What is required :: Every entry below is to be copied word for word, with its pictures removed.

Coordinate-based object records
* * *

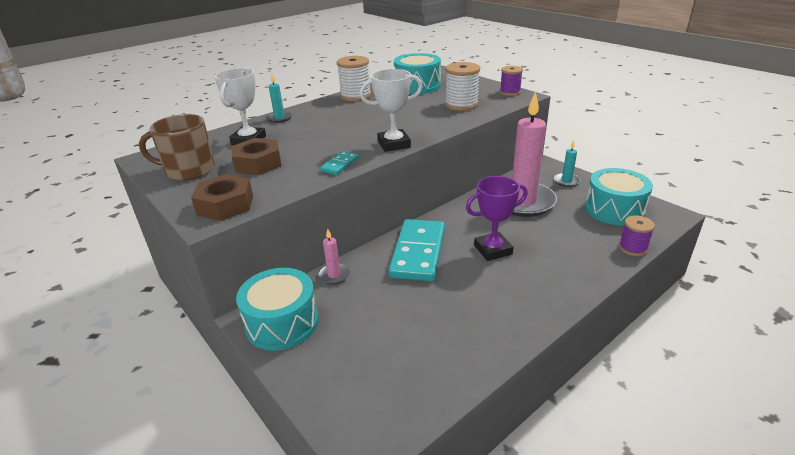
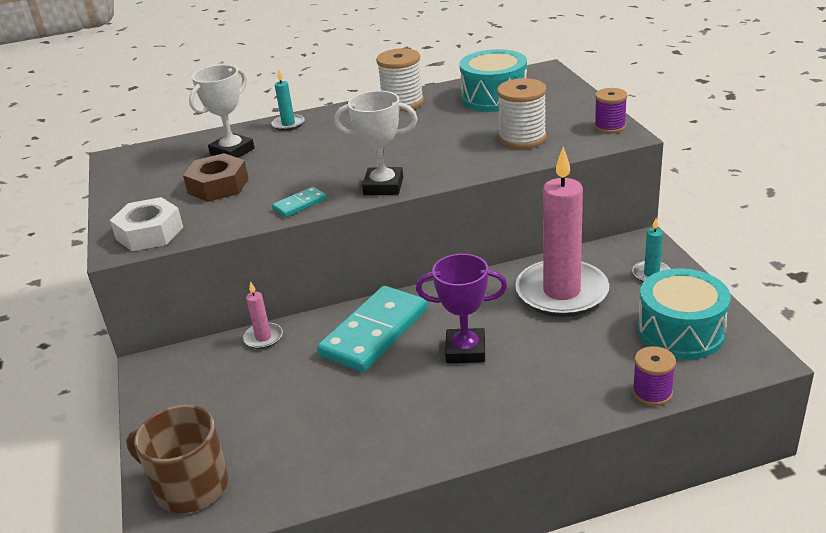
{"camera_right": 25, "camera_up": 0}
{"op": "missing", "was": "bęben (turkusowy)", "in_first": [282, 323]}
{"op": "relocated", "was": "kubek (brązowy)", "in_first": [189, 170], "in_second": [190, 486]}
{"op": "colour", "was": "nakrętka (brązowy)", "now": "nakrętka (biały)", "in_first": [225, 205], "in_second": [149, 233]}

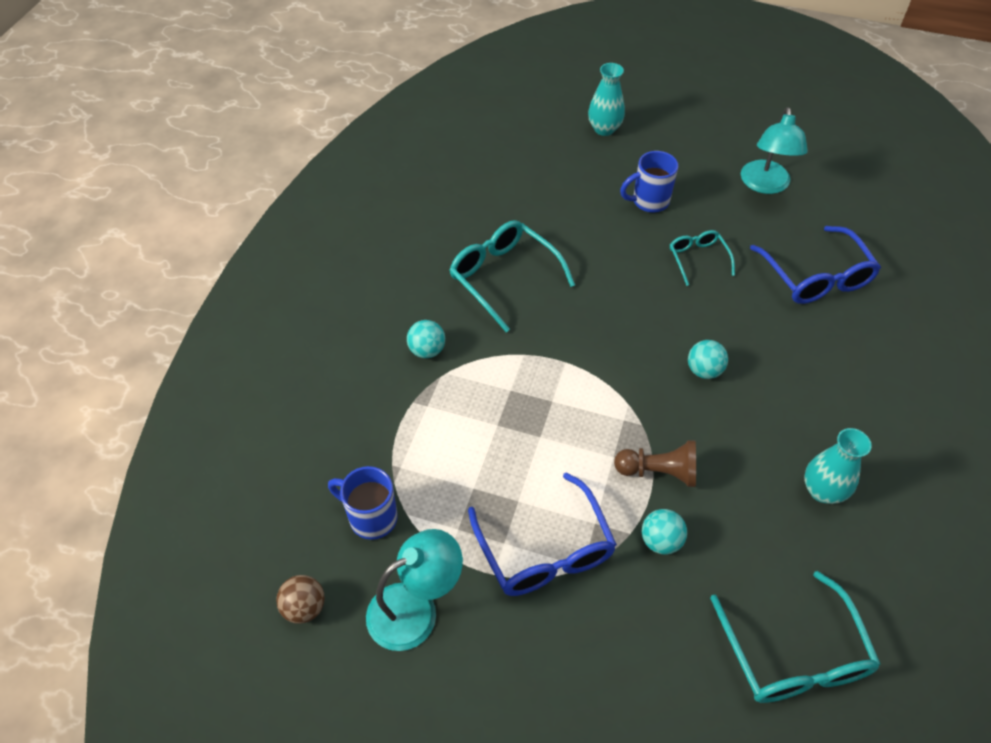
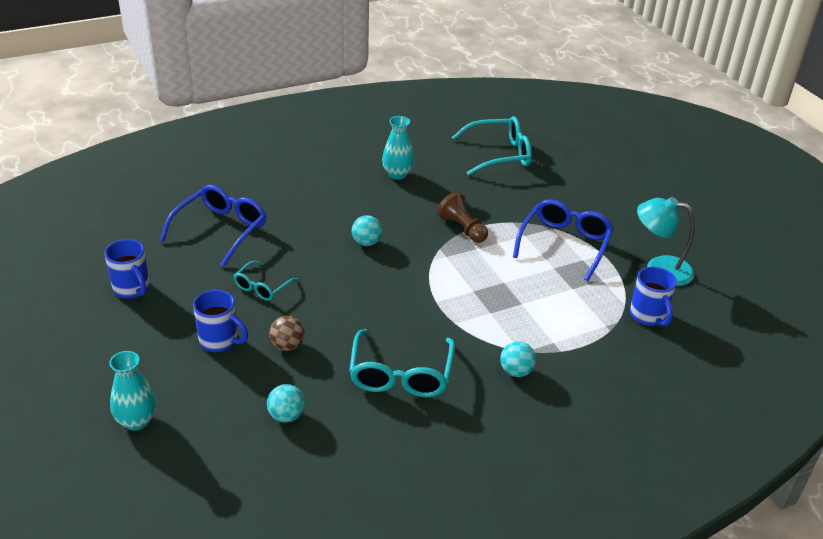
{"camera_right": -135, "camera_up": -15}
{"op": "relocated", "was": "piłka (brązowy)", "in_first": [304, 607], "in_second": [287, 346]}
{"op": "relocated", "was": "piłka (turkusowy)", "in_first": [660, 541], "in_second": [286, 416]}
{"op": "exchanged", "was": "lampka (turkusowy)", "now": "kubek (niebieski)", "in_first": [765, 185], "in_second": [132, 289]}
{"op": "spun", "was": "okulary (turkusowy)", "in_first": [793, 655], "in_second": [499, 154], "clockwise": 45}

* * *

Task answer ::
{"camera_right": 25, "camera_up": 0}
{"op": "missing", "was": "bęben (turkusowy)", "in_first": [282, 323]}
{"op": "relocated", "was": "kubek (brązowy)", "in_first": [189, 170], "in_second": [190, 486]}
{"op": "colour", "was": "nakrętka (brązowy)", "now": "nakrętka (biały)", "in_first": [225, 205], "in_second": [149, 233]}

{"camera_right": -135, "camera_up": -15}
{"op": "relocated", "was": "piłka (brązowy)", "in_first": [304, 607], "in_second": [287, 346]}
{"op": "relocated", "was": "piłka (turkusowy)", "in_first": [660, 541], "in_second": [286, 416]}
{"op": "exchanged", "was": "lampka (turkusowy)", "now": "kubek (niebieski)", "in_first": [765, 185], "in_second": [132, 289]}
{"op": "spun", "was": "okulary (turkusowy)", "in_first": [793, 655], "in_second": [499, 154], "clockwise": 45}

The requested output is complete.